### WORK INSTRUCTION
Filter the listing for lines containing "LEDK".

### DATASET

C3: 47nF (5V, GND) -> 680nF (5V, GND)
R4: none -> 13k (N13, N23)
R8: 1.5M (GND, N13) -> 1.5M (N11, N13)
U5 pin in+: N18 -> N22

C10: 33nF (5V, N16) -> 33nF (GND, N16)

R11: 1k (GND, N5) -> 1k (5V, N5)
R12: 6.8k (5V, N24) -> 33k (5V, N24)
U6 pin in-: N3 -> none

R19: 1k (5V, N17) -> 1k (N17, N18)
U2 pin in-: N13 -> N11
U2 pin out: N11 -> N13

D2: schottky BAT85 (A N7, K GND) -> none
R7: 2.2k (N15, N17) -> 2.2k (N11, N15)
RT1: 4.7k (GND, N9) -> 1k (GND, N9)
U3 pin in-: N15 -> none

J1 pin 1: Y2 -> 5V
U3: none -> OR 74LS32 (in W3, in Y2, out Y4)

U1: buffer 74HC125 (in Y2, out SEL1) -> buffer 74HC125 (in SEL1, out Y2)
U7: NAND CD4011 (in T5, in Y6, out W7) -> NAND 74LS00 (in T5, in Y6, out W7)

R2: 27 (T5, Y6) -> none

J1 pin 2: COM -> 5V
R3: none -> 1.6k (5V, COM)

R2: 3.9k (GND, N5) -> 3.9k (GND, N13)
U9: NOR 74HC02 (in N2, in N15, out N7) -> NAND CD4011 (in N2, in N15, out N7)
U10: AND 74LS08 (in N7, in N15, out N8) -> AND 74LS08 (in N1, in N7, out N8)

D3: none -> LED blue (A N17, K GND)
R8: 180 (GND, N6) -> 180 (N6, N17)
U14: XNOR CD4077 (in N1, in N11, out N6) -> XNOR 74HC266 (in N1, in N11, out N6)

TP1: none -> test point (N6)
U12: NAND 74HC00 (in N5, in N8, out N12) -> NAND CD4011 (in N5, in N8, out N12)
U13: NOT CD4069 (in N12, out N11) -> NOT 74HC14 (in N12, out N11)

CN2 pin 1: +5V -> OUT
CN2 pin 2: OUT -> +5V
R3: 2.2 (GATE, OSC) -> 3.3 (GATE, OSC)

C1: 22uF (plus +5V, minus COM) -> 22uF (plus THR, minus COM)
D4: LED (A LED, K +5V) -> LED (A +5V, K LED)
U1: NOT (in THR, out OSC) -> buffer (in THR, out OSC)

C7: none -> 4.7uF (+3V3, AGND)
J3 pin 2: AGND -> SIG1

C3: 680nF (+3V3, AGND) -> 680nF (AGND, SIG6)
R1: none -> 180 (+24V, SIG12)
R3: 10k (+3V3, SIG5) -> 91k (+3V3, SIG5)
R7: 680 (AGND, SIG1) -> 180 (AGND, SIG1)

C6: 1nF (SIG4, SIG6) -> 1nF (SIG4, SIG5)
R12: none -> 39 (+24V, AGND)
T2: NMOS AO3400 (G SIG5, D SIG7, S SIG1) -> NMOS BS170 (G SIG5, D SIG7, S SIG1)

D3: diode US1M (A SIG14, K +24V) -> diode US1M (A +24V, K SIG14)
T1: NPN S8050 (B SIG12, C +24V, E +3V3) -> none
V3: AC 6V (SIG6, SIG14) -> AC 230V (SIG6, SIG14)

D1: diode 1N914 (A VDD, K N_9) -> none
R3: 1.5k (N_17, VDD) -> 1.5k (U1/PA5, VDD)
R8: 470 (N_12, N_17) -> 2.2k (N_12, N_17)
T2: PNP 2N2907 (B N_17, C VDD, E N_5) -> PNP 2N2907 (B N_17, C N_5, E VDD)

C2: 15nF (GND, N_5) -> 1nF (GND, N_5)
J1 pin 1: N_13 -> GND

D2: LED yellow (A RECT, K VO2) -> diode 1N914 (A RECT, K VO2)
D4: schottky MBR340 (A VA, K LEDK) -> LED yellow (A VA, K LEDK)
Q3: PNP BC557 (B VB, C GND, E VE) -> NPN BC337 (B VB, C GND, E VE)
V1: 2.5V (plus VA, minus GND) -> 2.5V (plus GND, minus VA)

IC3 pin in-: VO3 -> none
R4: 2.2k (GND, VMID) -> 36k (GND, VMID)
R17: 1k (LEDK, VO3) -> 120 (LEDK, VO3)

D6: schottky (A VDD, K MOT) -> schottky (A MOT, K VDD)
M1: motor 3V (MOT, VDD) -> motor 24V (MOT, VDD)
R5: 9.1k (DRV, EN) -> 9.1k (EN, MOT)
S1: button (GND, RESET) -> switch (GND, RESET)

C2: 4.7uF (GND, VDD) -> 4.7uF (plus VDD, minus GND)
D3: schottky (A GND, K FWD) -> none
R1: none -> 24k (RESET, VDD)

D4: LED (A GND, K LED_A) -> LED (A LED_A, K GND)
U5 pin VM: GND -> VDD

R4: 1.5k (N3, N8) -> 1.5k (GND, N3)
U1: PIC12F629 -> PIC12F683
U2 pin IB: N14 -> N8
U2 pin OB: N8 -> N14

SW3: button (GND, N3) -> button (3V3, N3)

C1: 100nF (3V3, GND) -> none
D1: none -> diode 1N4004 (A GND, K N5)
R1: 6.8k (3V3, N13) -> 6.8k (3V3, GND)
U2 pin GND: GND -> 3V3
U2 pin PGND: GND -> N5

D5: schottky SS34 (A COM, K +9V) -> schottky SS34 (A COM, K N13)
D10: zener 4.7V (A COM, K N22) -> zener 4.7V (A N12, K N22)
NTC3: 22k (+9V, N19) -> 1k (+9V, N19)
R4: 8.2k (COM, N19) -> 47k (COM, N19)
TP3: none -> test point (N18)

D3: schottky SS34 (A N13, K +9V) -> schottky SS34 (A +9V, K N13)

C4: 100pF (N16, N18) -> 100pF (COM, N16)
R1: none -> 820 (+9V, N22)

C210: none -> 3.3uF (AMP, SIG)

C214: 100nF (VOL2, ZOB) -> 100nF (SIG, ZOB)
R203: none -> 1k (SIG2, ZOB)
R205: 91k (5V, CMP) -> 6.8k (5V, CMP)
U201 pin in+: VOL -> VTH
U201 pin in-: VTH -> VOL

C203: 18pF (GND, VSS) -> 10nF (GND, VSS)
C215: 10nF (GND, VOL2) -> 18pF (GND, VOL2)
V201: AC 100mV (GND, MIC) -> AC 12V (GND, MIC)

### WRITTEN ANSWER
D4: schottky MBR340 (A VA, K LEDK) -> LED yellow (A VA, K LEDK)
R17: 1k (LEDK, VO3) -> 120 (LEDK, VO3)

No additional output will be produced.